Dataset items:
◇ ◇ ◇ ◇ ◇ ◇ ◇

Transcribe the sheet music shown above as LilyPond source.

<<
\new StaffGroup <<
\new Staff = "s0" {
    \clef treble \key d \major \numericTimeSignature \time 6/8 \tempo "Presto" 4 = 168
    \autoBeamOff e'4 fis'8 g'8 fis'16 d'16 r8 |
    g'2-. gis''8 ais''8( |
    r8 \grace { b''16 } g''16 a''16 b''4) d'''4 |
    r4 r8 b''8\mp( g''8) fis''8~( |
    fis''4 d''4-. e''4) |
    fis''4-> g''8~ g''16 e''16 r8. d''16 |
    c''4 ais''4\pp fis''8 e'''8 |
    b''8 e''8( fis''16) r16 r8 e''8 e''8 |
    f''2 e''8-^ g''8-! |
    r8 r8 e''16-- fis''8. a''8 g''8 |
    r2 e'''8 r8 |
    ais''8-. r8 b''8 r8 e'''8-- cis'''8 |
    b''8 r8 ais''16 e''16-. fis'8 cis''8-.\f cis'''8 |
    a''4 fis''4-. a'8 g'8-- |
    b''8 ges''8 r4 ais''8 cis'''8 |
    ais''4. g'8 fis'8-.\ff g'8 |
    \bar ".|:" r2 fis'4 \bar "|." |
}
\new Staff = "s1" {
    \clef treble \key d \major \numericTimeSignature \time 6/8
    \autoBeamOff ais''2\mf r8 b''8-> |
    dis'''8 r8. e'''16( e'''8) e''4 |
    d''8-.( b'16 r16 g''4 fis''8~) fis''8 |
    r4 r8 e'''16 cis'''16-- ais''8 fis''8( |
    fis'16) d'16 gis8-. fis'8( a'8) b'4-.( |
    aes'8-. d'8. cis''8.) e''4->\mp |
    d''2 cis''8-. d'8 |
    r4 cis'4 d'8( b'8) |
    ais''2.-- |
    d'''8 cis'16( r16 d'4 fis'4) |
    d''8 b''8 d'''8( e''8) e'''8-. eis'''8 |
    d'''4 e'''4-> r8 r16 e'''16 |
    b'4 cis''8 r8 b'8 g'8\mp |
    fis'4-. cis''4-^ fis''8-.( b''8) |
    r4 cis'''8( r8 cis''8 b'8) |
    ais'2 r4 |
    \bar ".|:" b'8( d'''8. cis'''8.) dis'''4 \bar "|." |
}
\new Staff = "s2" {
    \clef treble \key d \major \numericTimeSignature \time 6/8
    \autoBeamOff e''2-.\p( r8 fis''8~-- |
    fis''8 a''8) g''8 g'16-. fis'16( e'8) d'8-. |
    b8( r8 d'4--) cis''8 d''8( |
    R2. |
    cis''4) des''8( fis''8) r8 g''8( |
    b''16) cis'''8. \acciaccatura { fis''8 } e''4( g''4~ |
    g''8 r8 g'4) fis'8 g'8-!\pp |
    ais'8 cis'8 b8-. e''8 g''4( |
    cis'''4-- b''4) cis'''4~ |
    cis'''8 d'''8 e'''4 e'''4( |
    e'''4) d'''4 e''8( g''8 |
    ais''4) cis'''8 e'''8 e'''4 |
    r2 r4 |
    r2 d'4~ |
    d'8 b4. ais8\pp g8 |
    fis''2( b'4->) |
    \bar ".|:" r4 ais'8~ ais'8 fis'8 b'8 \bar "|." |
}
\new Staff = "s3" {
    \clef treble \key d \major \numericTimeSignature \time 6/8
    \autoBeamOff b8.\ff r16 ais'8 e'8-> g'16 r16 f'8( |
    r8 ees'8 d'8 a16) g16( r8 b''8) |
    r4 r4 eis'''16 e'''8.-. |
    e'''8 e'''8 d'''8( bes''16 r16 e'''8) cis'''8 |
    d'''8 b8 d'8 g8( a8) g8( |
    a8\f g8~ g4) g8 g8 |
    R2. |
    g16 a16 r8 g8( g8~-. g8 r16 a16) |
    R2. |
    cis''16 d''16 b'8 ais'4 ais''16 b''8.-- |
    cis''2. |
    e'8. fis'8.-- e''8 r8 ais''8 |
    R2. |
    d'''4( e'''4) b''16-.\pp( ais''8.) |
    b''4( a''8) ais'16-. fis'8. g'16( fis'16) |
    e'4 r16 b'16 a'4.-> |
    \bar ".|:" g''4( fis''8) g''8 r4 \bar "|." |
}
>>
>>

◇ ◇ ◇ ◇ ◇ ◇ ◇

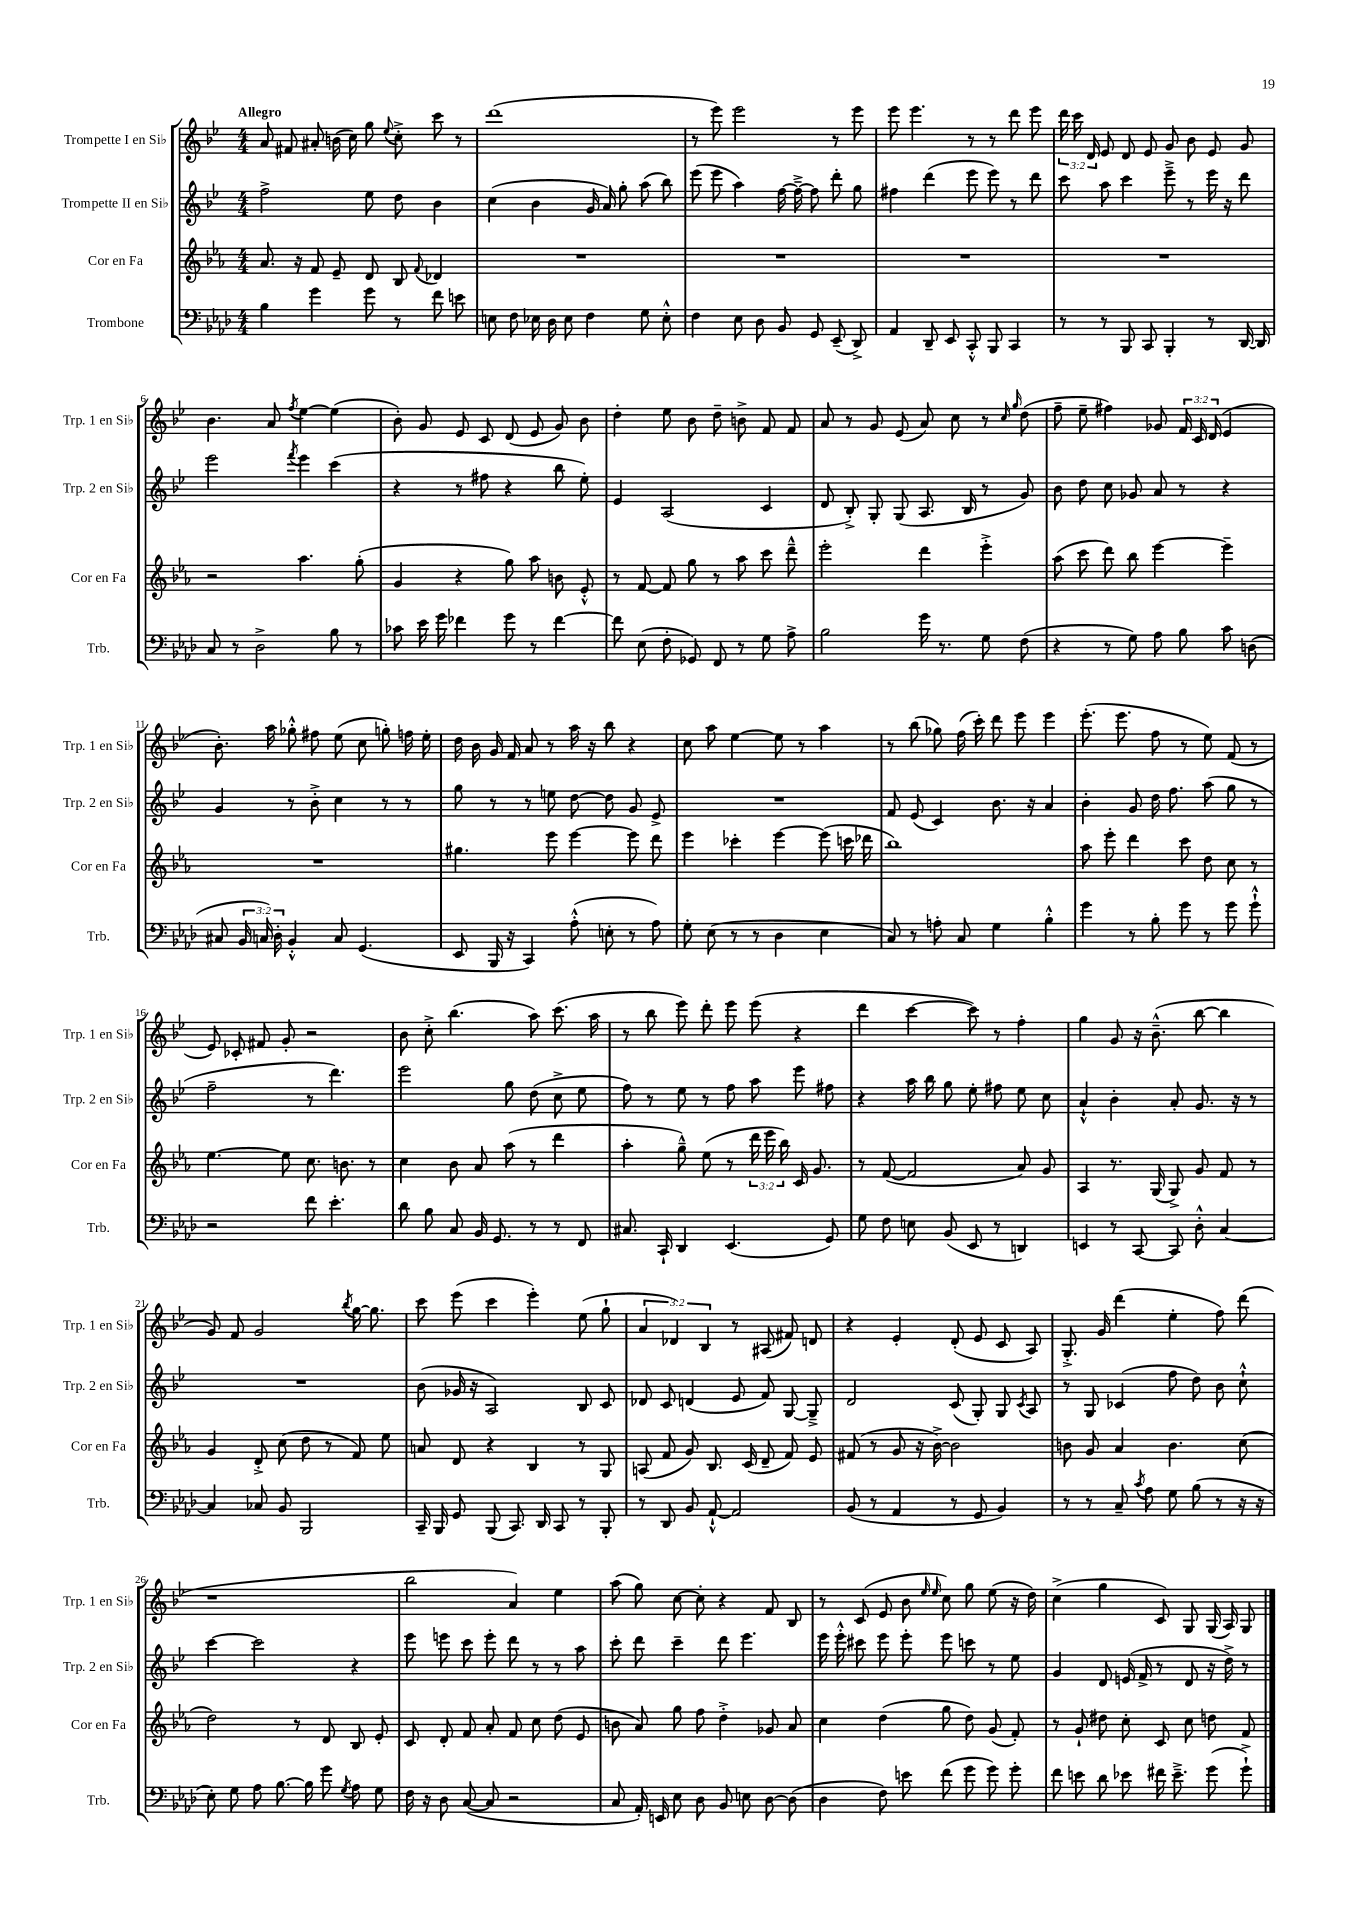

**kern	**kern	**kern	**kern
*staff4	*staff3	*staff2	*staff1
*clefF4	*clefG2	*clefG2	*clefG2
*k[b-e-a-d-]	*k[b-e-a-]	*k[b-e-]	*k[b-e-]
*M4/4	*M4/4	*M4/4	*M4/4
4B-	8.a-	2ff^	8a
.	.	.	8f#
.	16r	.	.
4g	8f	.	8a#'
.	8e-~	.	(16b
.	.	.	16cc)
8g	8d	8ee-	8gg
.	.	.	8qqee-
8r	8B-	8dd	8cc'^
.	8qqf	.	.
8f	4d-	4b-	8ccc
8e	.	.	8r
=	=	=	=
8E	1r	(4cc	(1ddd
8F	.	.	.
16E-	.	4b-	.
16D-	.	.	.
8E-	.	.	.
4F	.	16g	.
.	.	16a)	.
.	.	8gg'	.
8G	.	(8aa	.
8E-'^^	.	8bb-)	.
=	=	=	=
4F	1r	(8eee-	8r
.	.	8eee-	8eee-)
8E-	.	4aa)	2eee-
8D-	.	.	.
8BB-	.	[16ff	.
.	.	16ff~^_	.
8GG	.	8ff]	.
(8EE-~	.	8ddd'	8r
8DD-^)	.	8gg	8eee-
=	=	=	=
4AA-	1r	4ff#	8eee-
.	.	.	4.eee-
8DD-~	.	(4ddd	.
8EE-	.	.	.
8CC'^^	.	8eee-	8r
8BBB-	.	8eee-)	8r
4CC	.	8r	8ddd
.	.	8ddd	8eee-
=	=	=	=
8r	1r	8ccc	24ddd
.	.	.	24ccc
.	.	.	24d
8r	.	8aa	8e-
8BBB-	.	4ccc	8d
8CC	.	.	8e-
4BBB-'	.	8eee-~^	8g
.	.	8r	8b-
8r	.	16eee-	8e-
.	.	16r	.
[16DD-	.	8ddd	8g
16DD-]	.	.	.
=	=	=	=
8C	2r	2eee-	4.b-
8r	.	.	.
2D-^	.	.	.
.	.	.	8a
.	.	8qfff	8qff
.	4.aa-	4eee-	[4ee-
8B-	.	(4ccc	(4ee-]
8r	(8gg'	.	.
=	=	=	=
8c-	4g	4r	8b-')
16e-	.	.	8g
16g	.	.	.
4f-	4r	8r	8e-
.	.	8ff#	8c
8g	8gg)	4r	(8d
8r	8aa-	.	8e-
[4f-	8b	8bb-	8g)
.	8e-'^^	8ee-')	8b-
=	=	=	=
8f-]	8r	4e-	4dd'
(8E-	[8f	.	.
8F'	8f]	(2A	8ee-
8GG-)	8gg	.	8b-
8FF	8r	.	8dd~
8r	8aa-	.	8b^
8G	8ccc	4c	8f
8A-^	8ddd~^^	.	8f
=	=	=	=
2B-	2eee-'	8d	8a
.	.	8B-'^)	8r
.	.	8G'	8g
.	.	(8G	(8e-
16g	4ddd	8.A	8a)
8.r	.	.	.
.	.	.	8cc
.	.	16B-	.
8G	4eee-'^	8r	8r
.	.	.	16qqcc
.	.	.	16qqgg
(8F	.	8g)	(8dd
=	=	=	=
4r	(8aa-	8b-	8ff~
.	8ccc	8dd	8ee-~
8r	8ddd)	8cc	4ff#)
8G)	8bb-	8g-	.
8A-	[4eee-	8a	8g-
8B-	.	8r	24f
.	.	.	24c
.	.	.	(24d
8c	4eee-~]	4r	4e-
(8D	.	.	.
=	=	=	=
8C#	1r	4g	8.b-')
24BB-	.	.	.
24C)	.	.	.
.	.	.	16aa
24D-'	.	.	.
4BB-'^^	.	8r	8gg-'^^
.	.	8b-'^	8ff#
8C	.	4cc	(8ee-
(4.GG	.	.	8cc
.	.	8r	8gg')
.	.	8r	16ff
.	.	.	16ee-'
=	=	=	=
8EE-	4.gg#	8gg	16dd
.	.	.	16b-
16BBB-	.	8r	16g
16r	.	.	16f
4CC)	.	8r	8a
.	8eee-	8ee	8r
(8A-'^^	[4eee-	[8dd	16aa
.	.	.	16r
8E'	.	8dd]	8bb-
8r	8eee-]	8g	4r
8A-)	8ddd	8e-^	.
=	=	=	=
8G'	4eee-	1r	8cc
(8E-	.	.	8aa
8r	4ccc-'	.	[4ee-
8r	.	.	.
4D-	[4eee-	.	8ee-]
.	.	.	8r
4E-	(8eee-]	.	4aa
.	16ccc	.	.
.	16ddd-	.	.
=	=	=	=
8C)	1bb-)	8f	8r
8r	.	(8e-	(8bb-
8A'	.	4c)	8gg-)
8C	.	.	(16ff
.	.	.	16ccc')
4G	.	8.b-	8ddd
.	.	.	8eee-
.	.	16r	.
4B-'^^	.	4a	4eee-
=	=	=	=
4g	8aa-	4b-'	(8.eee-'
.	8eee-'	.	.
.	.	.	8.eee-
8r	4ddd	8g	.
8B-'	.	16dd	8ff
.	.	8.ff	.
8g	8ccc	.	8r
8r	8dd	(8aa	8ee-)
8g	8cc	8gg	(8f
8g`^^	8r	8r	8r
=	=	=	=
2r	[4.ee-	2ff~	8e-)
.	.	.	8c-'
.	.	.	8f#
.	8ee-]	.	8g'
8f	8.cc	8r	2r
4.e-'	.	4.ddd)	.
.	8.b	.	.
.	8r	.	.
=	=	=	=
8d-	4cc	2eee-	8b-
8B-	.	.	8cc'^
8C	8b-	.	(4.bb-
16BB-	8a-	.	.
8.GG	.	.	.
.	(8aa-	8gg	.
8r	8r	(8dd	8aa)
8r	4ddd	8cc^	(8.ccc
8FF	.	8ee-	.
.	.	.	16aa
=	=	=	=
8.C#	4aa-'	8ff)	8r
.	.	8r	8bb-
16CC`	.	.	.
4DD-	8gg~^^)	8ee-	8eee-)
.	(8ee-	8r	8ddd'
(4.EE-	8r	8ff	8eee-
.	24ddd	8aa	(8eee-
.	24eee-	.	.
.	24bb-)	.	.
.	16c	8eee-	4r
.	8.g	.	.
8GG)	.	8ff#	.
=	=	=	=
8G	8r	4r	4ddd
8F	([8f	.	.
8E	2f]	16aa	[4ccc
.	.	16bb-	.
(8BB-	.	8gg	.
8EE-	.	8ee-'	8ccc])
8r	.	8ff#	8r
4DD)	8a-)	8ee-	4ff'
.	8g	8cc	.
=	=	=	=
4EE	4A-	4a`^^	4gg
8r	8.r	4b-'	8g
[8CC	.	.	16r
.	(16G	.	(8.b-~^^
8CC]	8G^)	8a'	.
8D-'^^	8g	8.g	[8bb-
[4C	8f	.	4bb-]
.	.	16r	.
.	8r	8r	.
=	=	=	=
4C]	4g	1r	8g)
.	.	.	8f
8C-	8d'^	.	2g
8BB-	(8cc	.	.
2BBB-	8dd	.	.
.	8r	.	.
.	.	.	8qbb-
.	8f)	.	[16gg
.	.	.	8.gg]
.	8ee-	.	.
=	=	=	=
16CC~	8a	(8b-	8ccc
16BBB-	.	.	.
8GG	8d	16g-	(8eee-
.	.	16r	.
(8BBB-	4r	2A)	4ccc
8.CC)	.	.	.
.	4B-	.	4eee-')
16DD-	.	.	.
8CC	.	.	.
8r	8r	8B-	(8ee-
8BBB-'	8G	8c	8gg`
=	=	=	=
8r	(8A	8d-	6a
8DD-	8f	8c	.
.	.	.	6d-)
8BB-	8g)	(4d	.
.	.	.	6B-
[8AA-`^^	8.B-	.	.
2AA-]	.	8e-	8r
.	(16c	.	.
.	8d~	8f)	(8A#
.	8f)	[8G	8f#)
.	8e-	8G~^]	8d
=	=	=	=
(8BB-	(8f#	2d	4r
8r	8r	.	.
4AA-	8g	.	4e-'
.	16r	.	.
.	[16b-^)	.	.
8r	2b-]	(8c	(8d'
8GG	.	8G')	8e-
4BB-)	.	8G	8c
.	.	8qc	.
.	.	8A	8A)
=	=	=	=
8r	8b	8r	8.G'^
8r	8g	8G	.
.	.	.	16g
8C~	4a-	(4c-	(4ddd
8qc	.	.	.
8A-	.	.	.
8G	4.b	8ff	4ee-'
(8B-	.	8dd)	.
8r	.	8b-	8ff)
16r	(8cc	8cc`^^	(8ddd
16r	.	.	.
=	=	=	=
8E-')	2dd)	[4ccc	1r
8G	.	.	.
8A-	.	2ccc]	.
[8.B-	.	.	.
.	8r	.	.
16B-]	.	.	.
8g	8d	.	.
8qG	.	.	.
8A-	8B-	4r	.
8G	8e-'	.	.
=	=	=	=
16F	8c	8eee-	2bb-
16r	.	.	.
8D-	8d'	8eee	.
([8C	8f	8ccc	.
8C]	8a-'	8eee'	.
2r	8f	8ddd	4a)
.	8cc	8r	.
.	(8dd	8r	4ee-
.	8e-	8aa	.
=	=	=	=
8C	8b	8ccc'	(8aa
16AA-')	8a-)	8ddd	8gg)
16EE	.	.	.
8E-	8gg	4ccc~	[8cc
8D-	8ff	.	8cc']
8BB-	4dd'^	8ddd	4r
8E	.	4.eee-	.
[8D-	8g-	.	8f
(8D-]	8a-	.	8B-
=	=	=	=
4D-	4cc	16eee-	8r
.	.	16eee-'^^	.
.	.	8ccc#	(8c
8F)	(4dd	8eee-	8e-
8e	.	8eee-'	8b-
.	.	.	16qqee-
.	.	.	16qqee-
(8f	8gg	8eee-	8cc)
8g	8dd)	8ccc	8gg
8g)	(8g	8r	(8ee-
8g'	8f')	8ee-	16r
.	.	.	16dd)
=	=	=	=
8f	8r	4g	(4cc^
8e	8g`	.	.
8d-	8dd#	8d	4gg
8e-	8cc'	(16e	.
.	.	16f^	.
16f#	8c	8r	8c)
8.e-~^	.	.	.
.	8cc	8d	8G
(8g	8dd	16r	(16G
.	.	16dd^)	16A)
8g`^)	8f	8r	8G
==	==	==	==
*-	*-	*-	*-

◇ ◇ ◇ ◇ ◇ ◇ ◇

**WORK TO DO**
Locate every line in the entries above that contains the string "autoBeamOff", and copy each of those lines.

**FINISHED TASK**
    \autoBeamOff e'4 fis'8 g'8 fis'16 d'16 r8 |
    \autoBeamOff ais''2\mf r8 b''8-> |
    \autoBeamOff e''2-.\p( r8 fis''8~-- |
    \autoBeamOff b8.\ff r16 ais'8 e'8-> g'16 r16 f'8( |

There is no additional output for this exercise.